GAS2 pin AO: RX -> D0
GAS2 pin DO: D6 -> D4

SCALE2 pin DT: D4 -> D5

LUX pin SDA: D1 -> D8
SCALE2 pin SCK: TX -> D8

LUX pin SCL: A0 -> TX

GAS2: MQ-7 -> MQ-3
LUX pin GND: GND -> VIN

....................

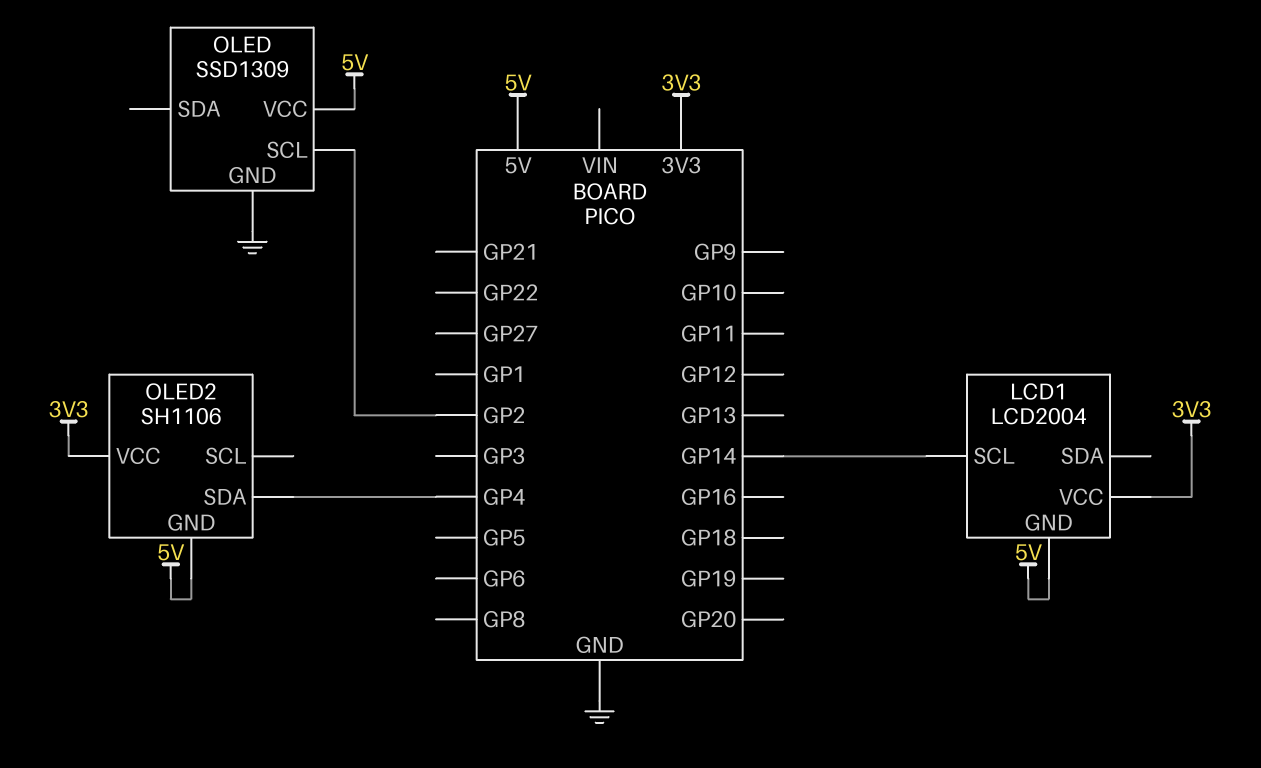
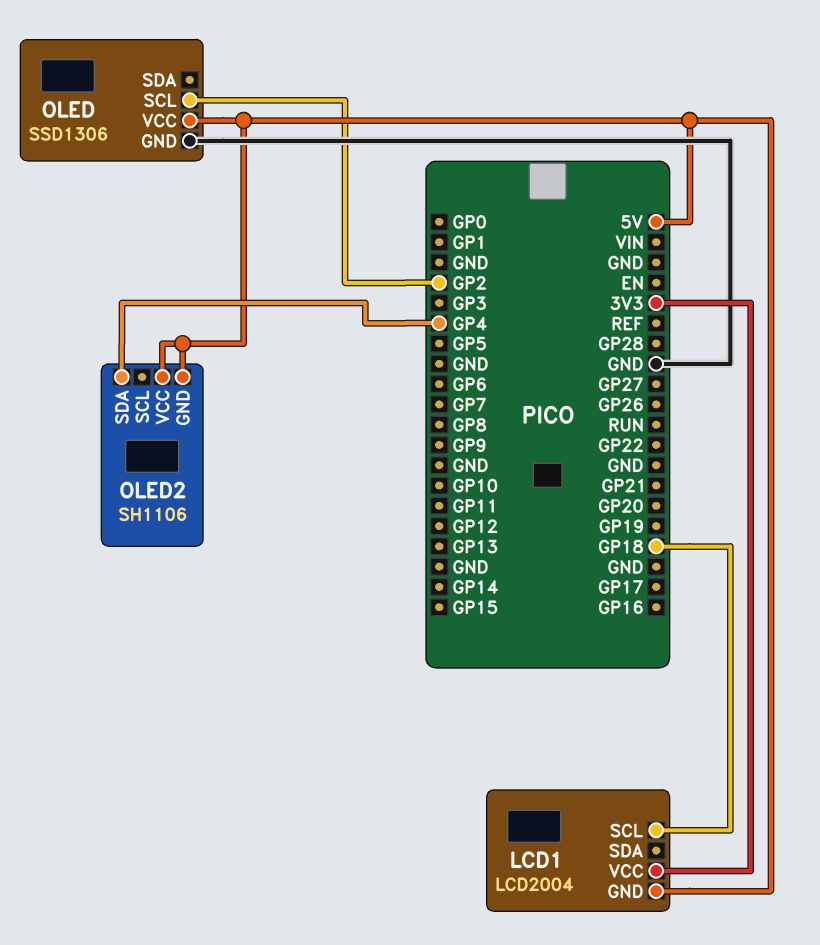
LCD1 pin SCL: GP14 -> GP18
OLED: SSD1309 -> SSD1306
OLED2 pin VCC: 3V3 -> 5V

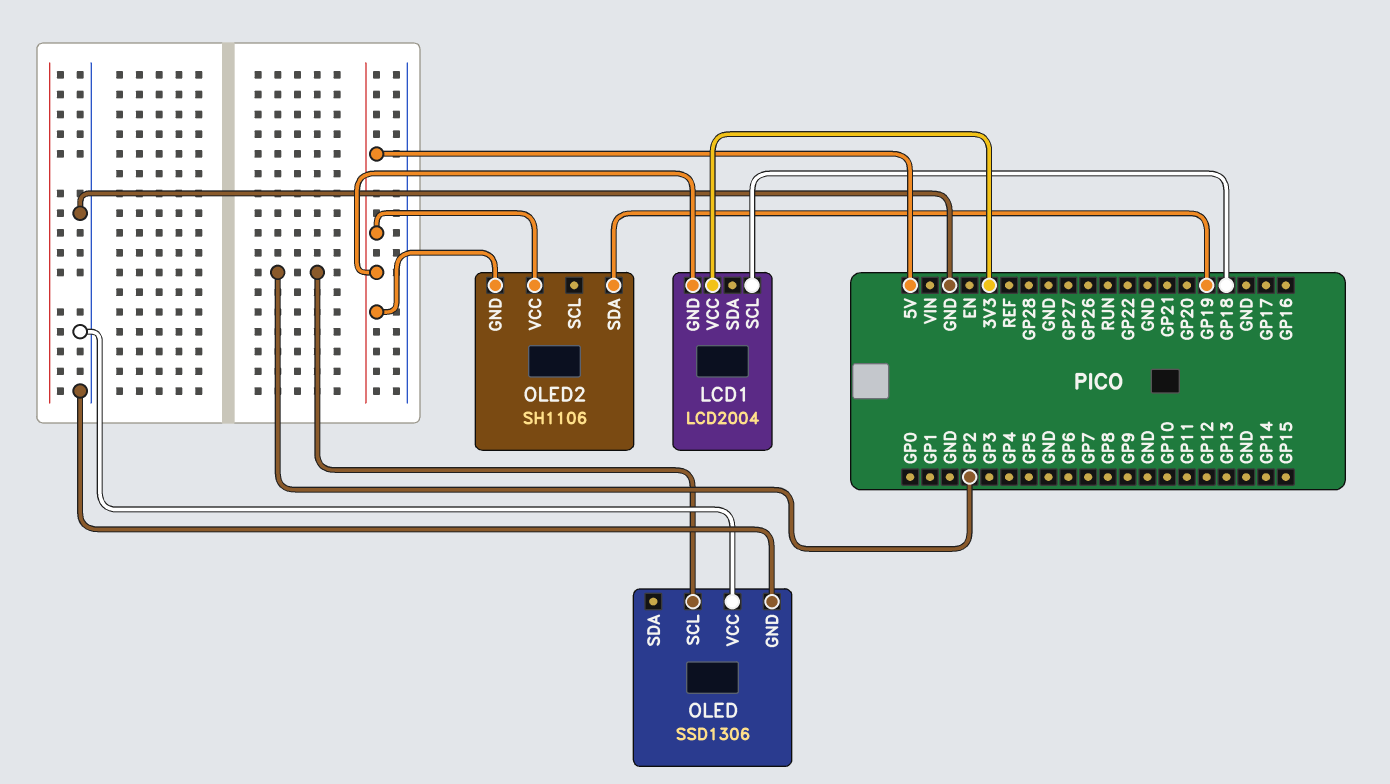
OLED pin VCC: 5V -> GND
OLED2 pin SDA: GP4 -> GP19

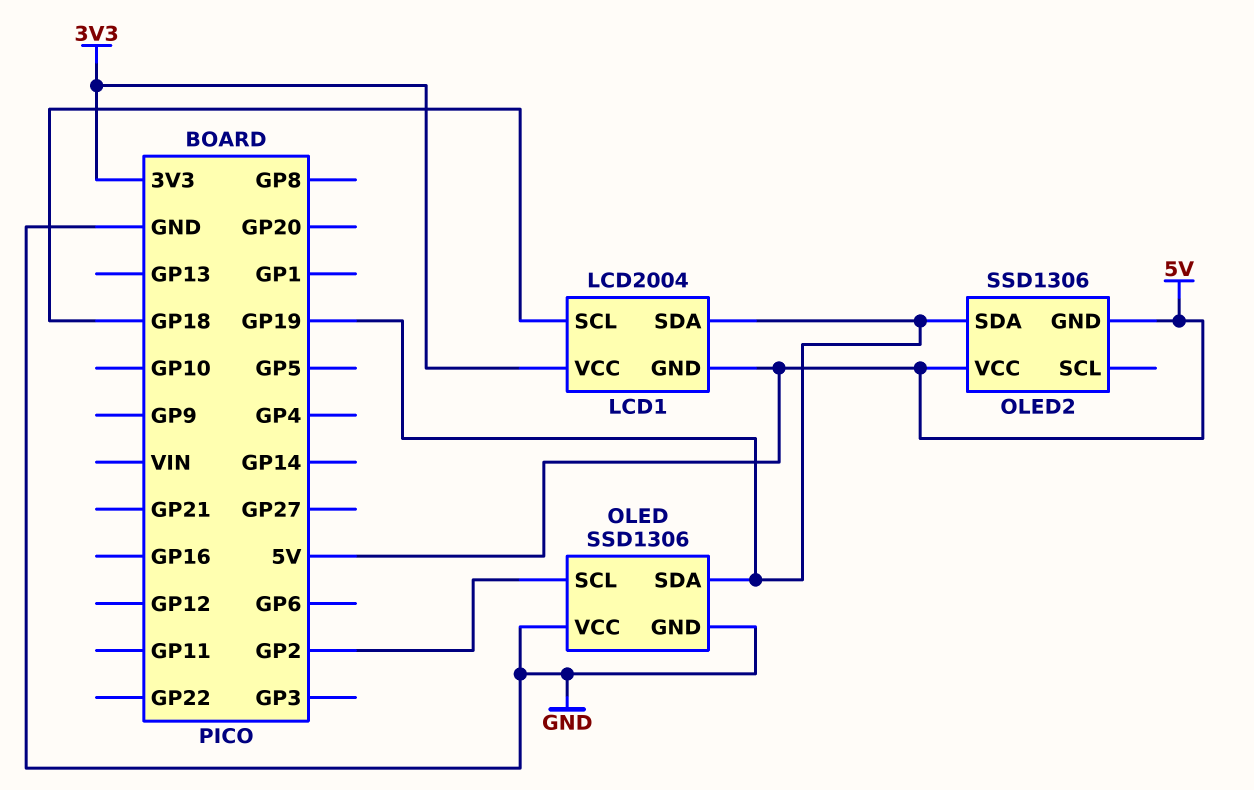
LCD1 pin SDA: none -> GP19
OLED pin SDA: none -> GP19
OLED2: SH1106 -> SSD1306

....................

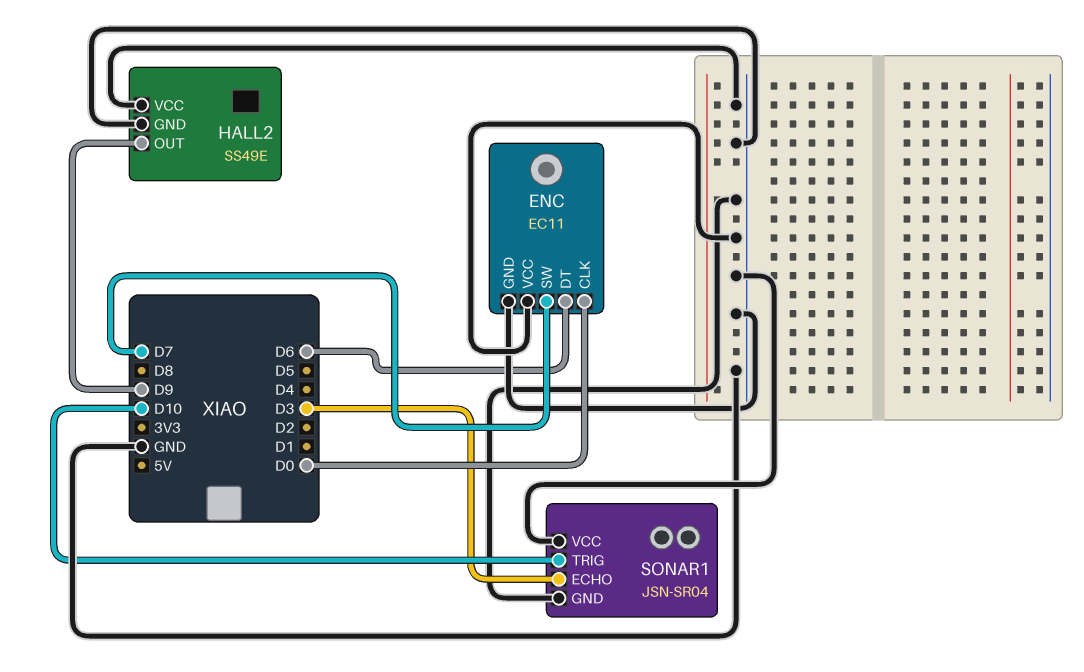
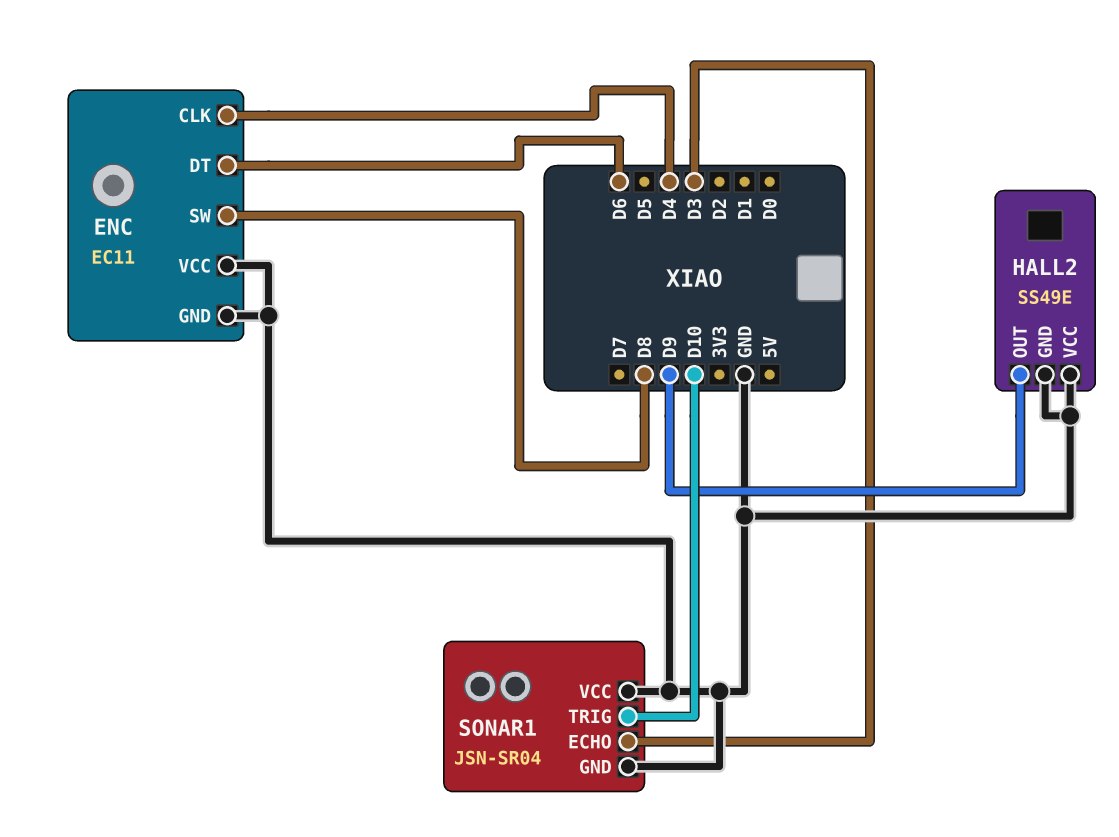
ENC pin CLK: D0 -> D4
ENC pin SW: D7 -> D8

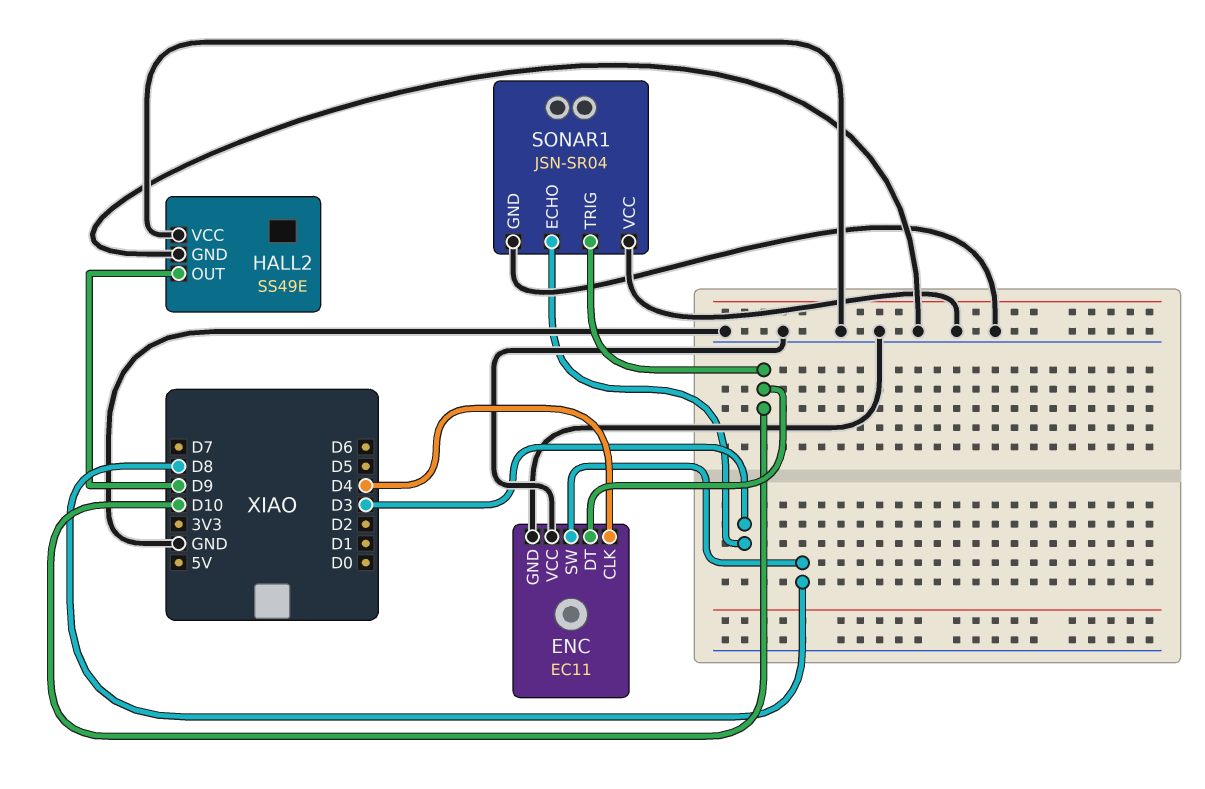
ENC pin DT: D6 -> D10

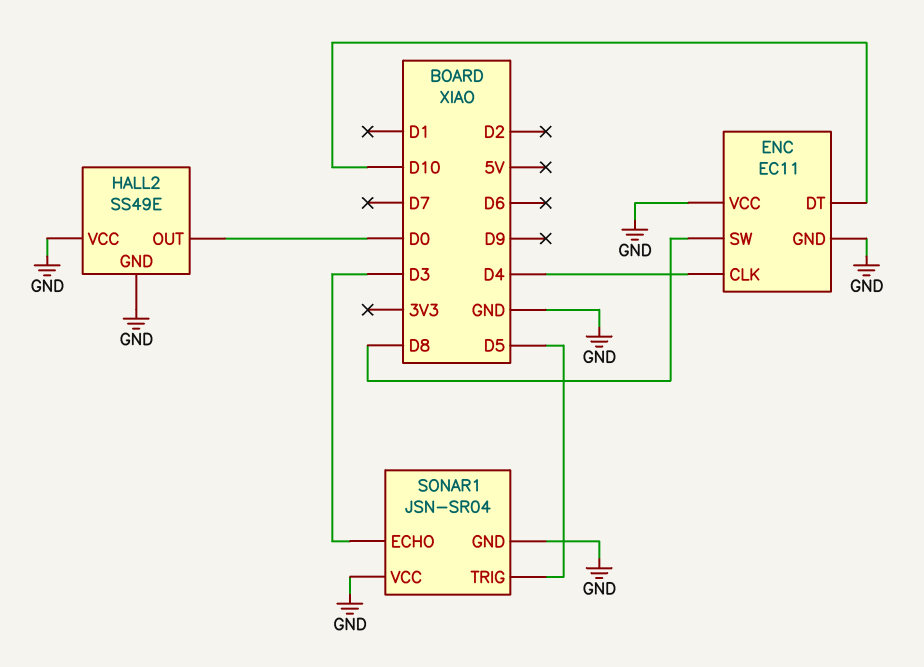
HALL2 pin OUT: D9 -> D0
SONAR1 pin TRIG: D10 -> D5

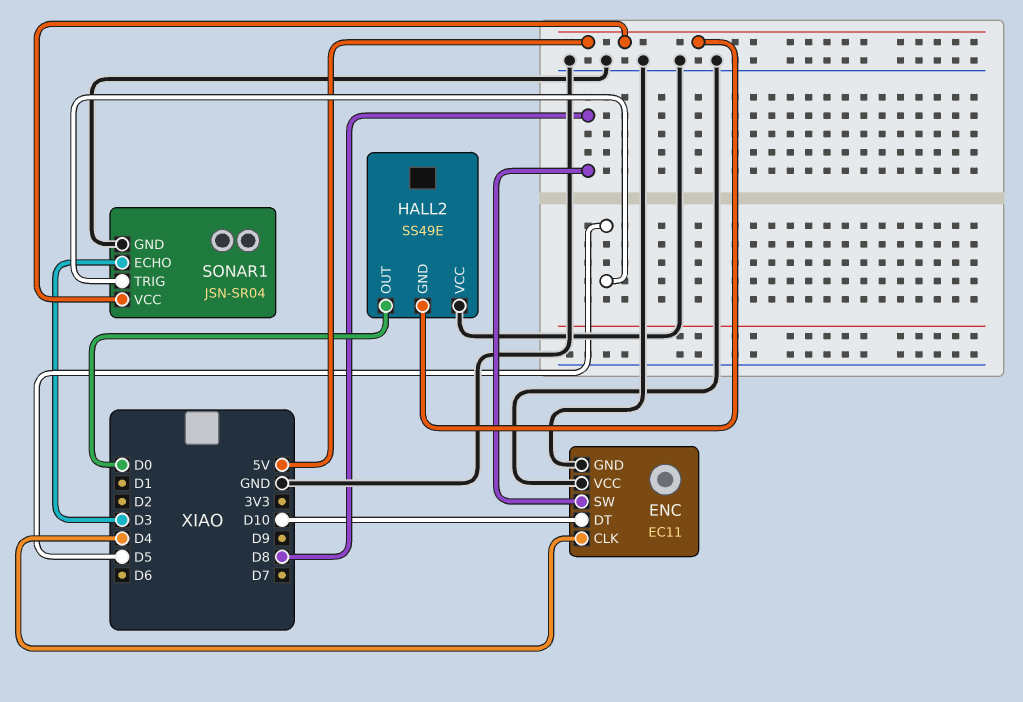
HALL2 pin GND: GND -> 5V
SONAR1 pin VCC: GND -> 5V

....................

What the task asks: In the entries above, which lines run from the one with "OLED pin VCC: 5V -> GND" up to and including the one with "OLED2: SH1106 -> SSD1306"? Write them out exactly, without the pictures.

Answer to the problem:
OLED pin VCC: 5V -> GND
OLED2 pin SDA: GP4 -> GP19

LCD1 pin SDA: none -> GP19
OLED pin SDA: none -> GP19
OLED2: SH1106 -> SSD1306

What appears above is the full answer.